What to produce: Without including any pictures, write out the data below exactly.

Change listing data
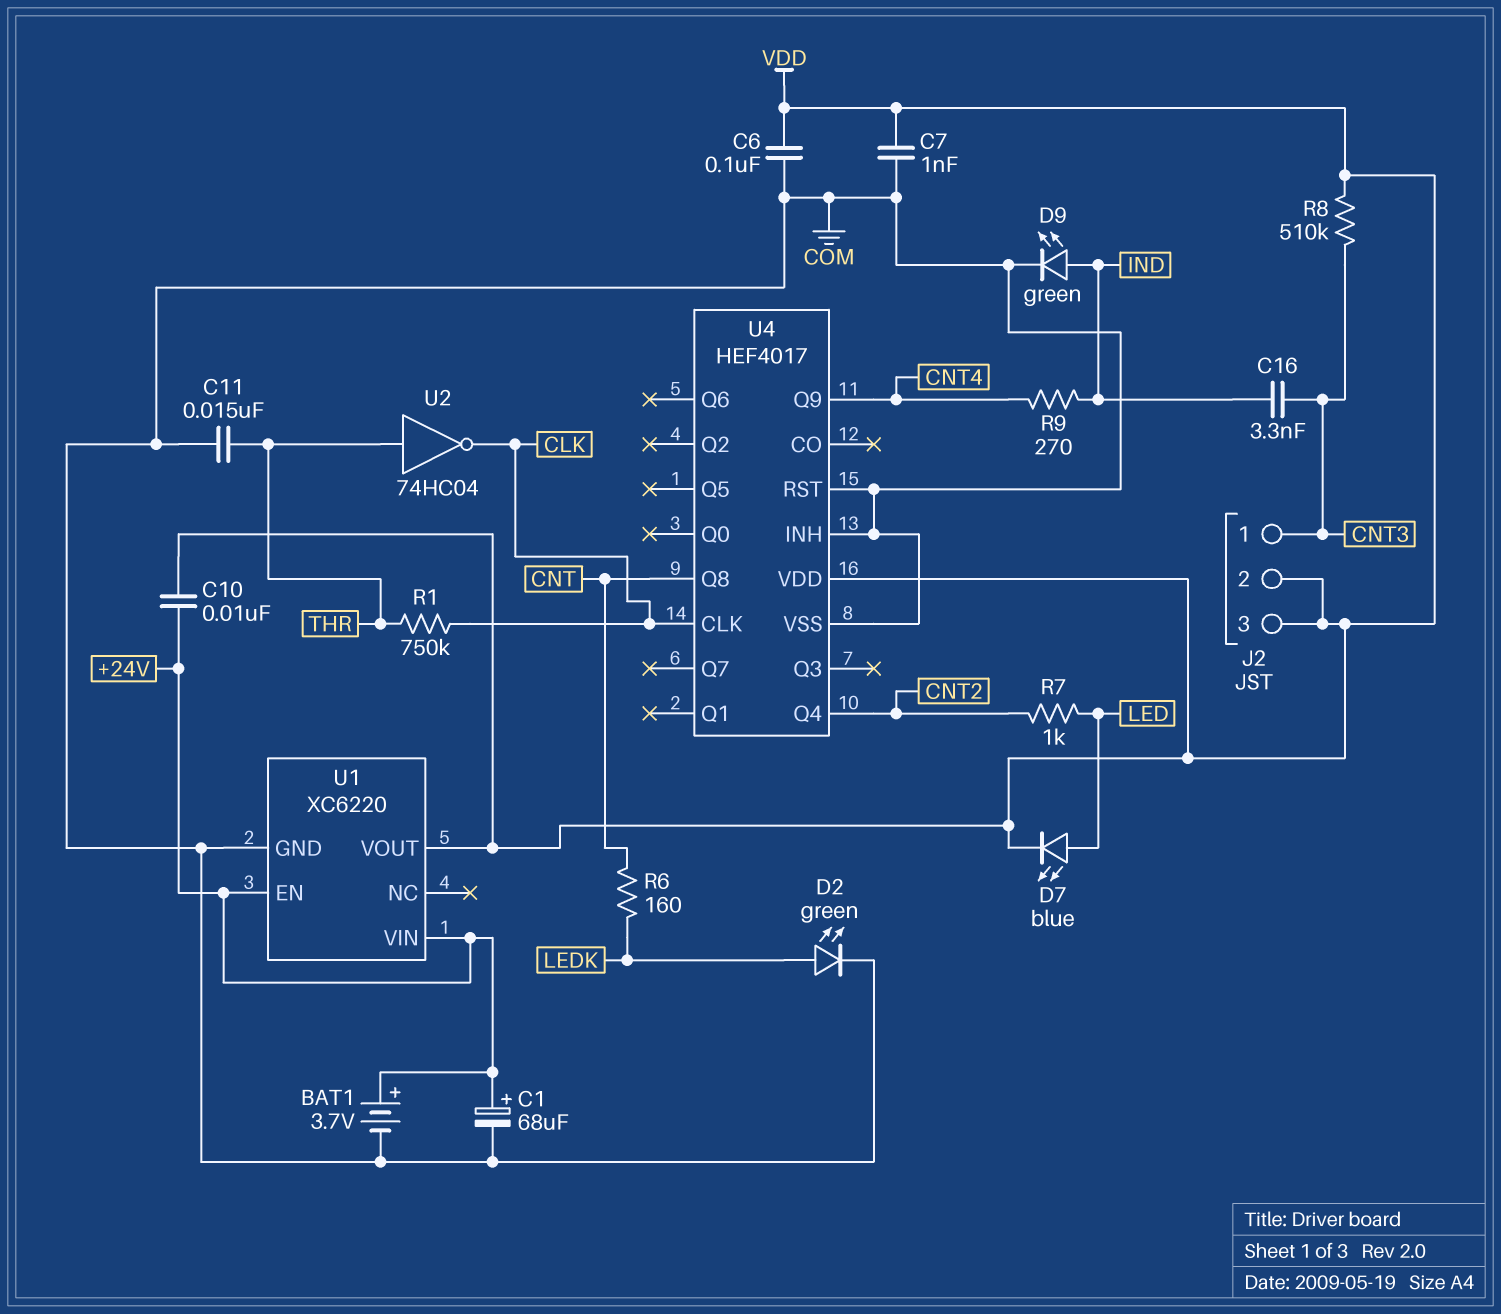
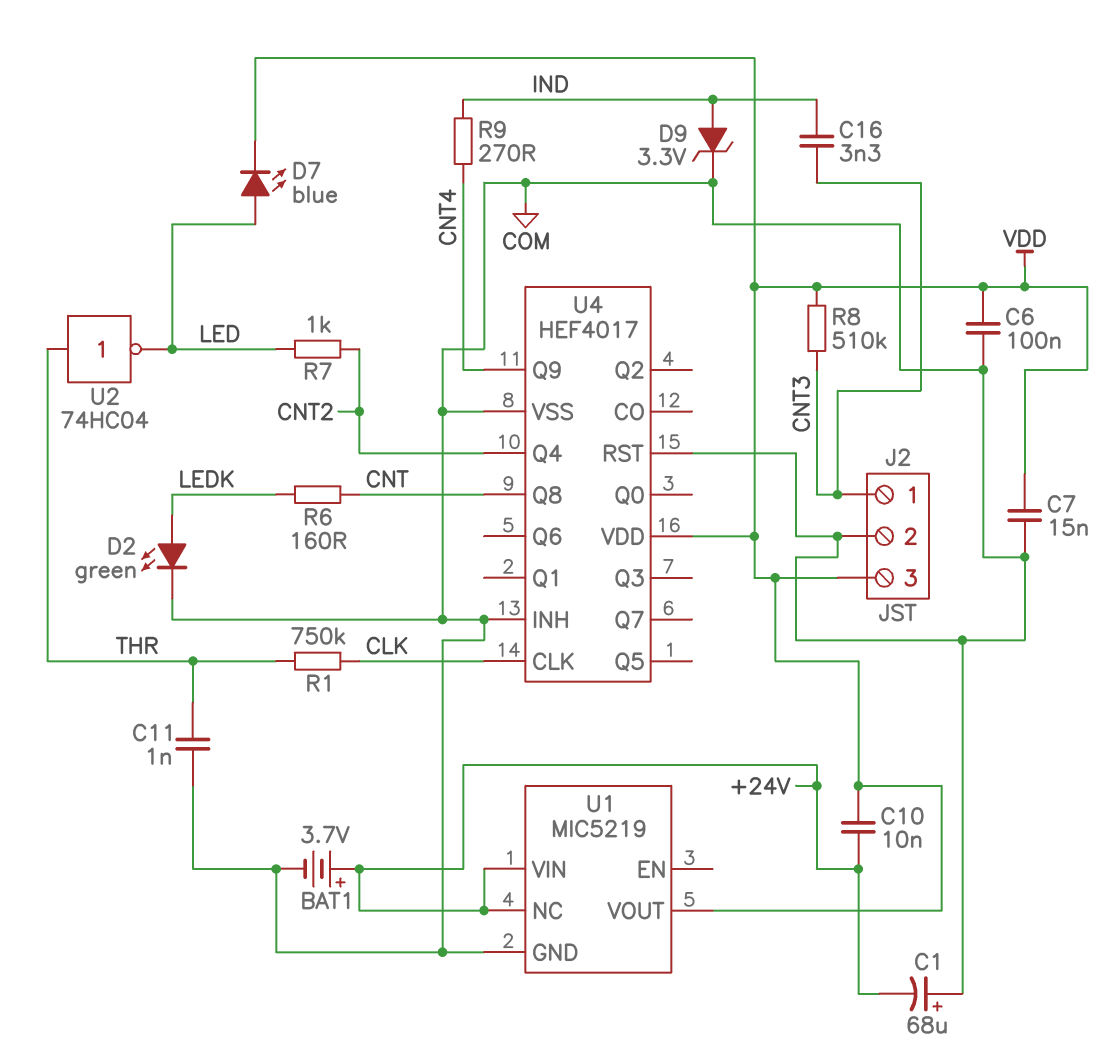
C1: 68uF (plus +24V, minus COM) -> 68uF (plus COM, minus +24V)
C7: 1nF (COM, VDD) -> 15nF (COM, VDD)
C11: 15nF (COM, THR) -> 1nF (COM, THR)
D9: LED green (A IND, K COM) -> zener 3.3V (A IND, K COM)
J2 pin 2: VDD -> COM
U1: XC6220 -> MIC5219
U1 pin EN: +24V -> none
U1 pin NC: none -> +24V
U2: NOT 74HC04 (in THR, out CLK) -> NOT 74HC04 (in THR, out LED)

Task result:
C1: 68uF (plus +24V, minus COM) -> 68uF (plus COM, minus +24V)
C7: 1nF (COM, VDD) -> 15nF (COM, VDD)
C11: 15nF (COM, THR) -> 1nF (COM, THR)
D9: LED green (A IND, K COM) -> zener 3.3V (A IND, K COM)
J2 pin 2: VDD -> COM
U1: XC6220 -> MIC5219
U1 pin EN: +24V -> none
U1 pin NC: none -> +24V
U2: NOT 74HC04 (in THR, out CLK) -> NOT 74HC04 (in THR, out LED)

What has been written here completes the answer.